Repeat the records below word for word.

(Scene comparison data)
----------------------------------------

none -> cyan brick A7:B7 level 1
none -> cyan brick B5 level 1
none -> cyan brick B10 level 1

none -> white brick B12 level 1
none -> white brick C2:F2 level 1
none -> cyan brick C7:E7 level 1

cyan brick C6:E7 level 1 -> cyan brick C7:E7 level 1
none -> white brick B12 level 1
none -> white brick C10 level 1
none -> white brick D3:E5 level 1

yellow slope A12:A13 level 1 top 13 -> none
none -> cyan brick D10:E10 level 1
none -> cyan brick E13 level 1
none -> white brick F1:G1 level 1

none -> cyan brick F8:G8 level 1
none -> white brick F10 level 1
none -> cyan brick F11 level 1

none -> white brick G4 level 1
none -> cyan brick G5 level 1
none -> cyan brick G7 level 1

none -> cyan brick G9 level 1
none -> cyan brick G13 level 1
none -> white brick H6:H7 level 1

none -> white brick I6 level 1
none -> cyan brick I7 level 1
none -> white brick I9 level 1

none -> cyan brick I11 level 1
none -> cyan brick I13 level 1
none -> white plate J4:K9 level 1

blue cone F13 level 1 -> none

----------------------------------------

RESULT:
none -> cyan brick A7:B7 level 1
none -> cyan brick B5 level 1
none -> cyan brick B10 level 1

none -> white brick B12 level 1
none -> white brick C2:F2 level 1
none -> cyan brick C7:E7 level 1

cyan brick C6:E7 level 1 -> cyan brick C7:E7 level 1
none -> white brick B12 level 1
none -> white brick C10 level 1
none -> white brick D3:E5 level 1

yellow slope A12:A13 level 1 top 13 -> none
none -> cyan brick D10:E10 level 1
none -> cyan brick E13 level 1
none -> white brick F1:G1 level 1

none -> cyan brick F8:G8 level 1
none -> white brick F10 level 1
none -> cyan brick F11 level 1

none -> white brick G4 level 1
none -> cyan brick G5 level 1
none -> cyan brick G7 level 1

none -> cyan brick G9 level 1
none -> cyan brick G13 level 1
none -> white brick H6:H7 level 1

none -> white brick I6 level 1
none -> cyan brick I7 level 1
none -> white brick I9 level 1

none -> cyan brick I11 level 1
none -> cyan brick I13 level 1
none -> white plate J4:K9 level 1

blue cone F13 level 1 -> none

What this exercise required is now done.